BEGIN
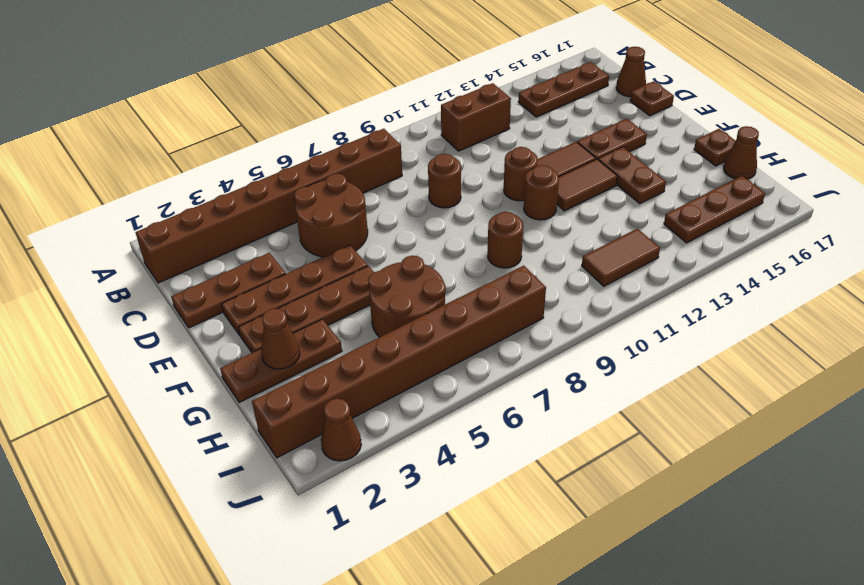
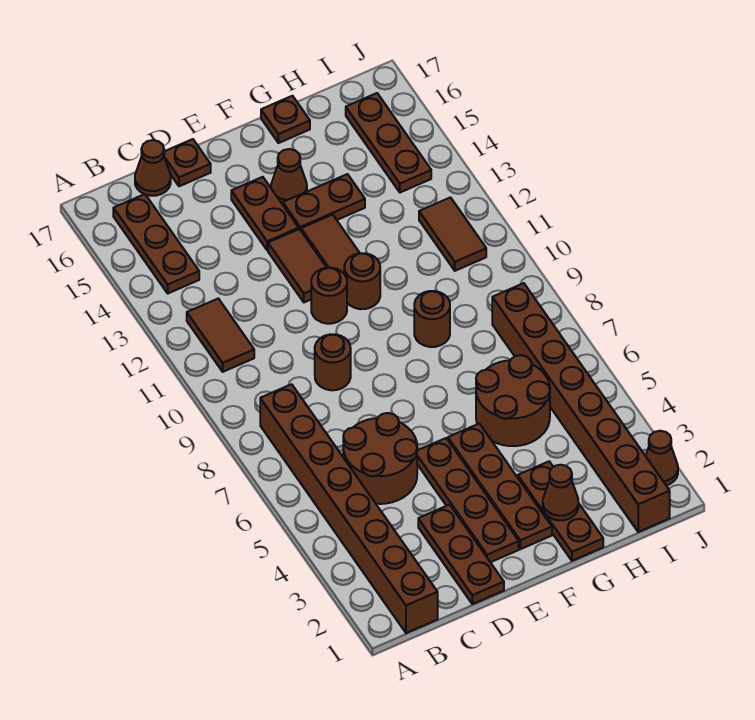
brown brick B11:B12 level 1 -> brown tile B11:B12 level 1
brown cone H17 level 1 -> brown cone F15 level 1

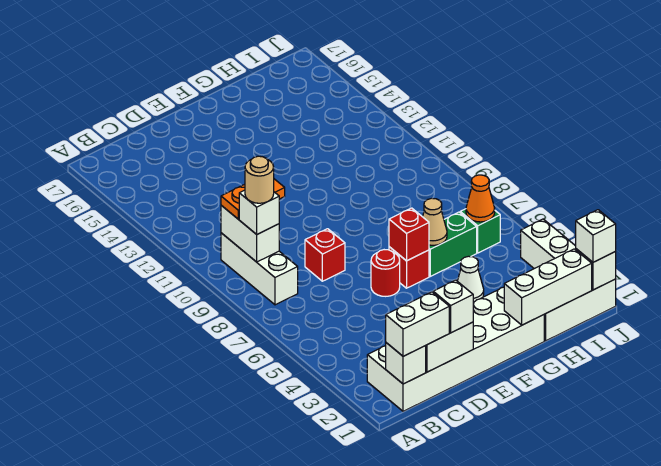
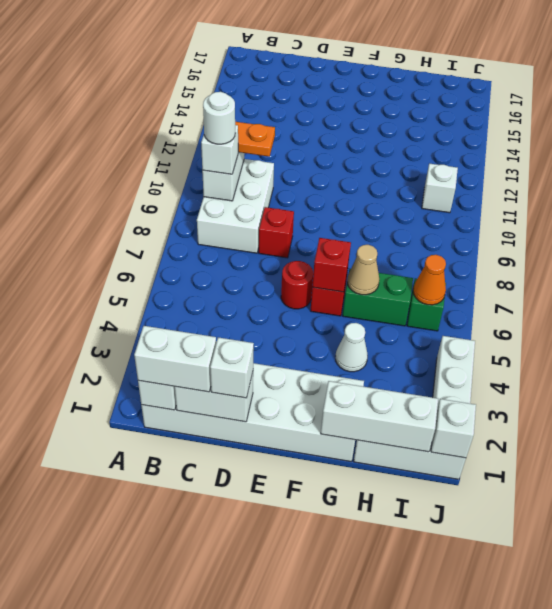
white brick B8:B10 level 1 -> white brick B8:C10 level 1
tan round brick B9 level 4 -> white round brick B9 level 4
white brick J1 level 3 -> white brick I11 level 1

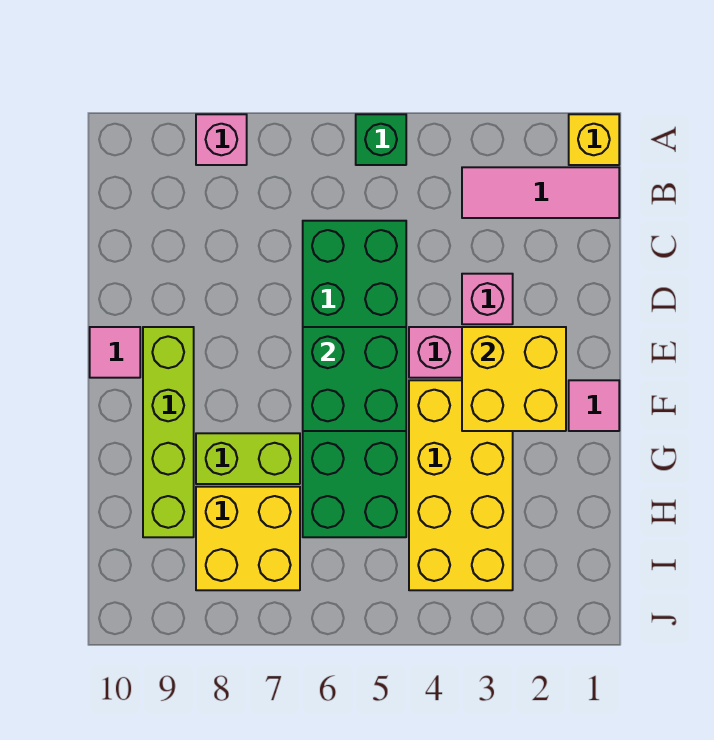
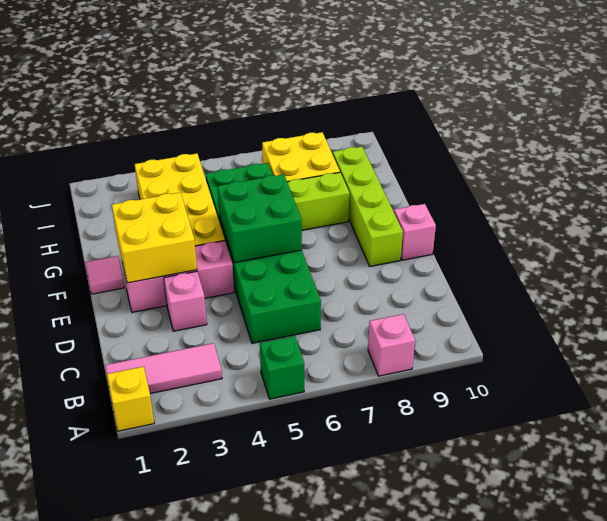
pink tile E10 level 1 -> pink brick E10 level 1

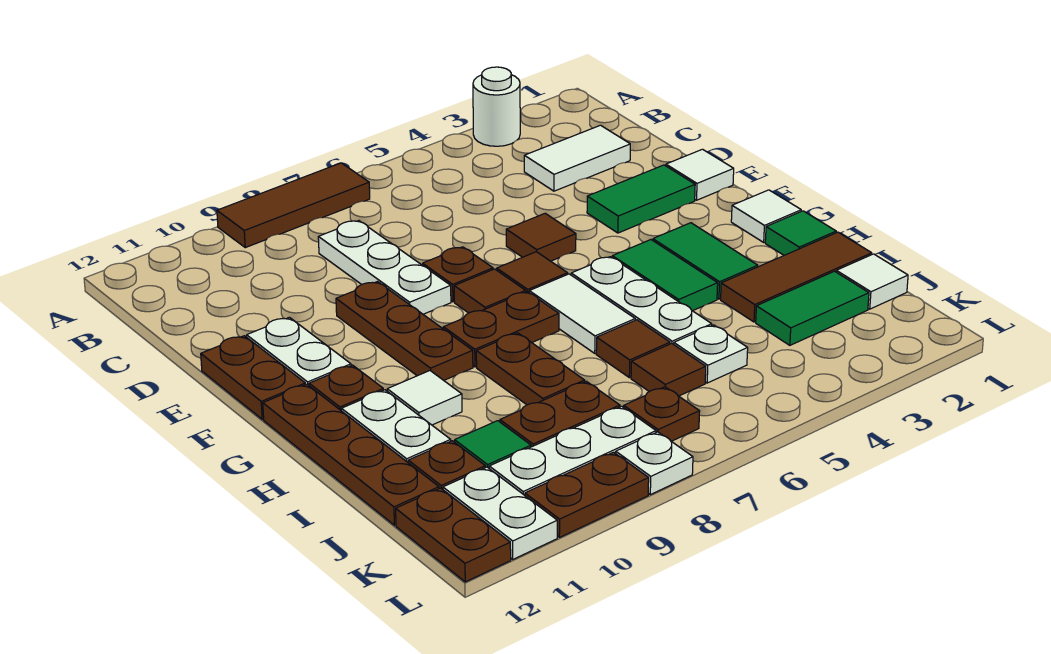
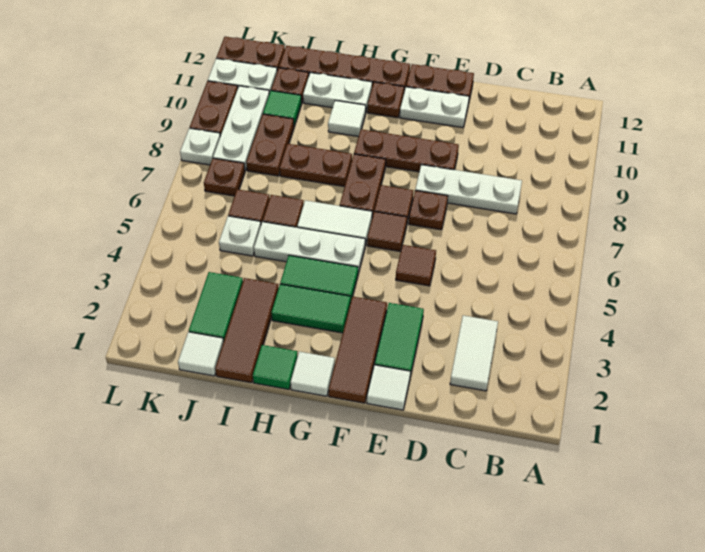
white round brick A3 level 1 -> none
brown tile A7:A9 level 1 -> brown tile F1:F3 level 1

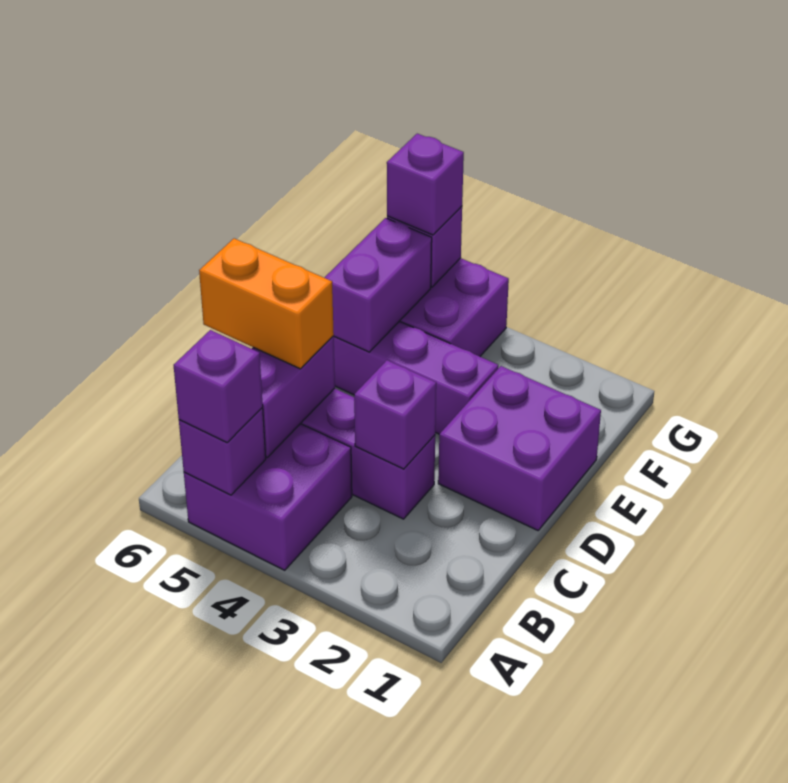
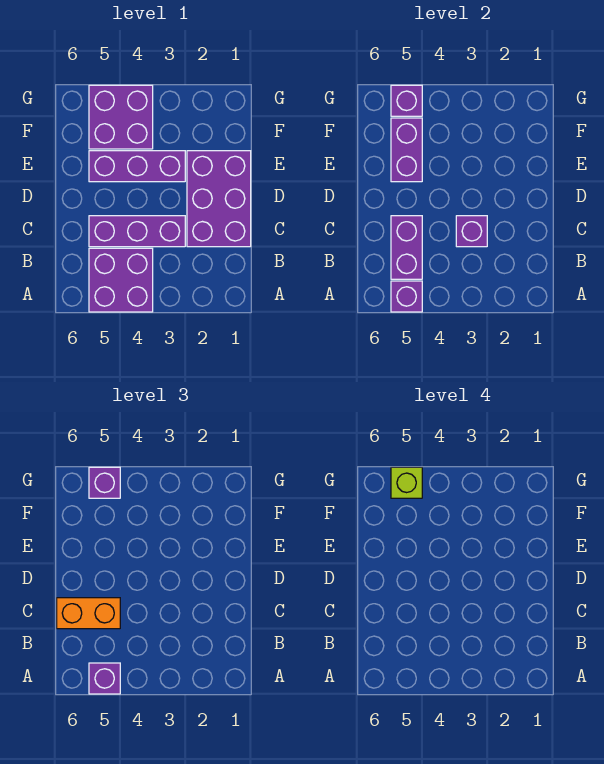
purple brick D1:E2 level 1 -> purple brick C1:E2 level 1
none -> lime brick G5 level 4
END
**Exercise requirements**
Return only the lines from the one that contains "brown cone H17" through the closing line of the data, inclusive, reproduced exactly and with every picture left out.

**Output for this exercise**
brown cone H17 level 1 -> brown cone F15 level 1

white brick B8:B10 level 1 -> white brick B8:C10 level 1
tan round brick B9 level 4 -> white round brick B9 level 4
white brick J1 level 3 -> white brick I11 level 1

pink tile E10 level 1 -> pink brick E10 level 1

white round brick A3 level 1 -> none
brown tile A7:A9 level 1 -> brown tile F1:F3 level 1

purple brick D1:E2 level 1 -> purple brick C1:E2 level 1
none -> lime brick G5 level 4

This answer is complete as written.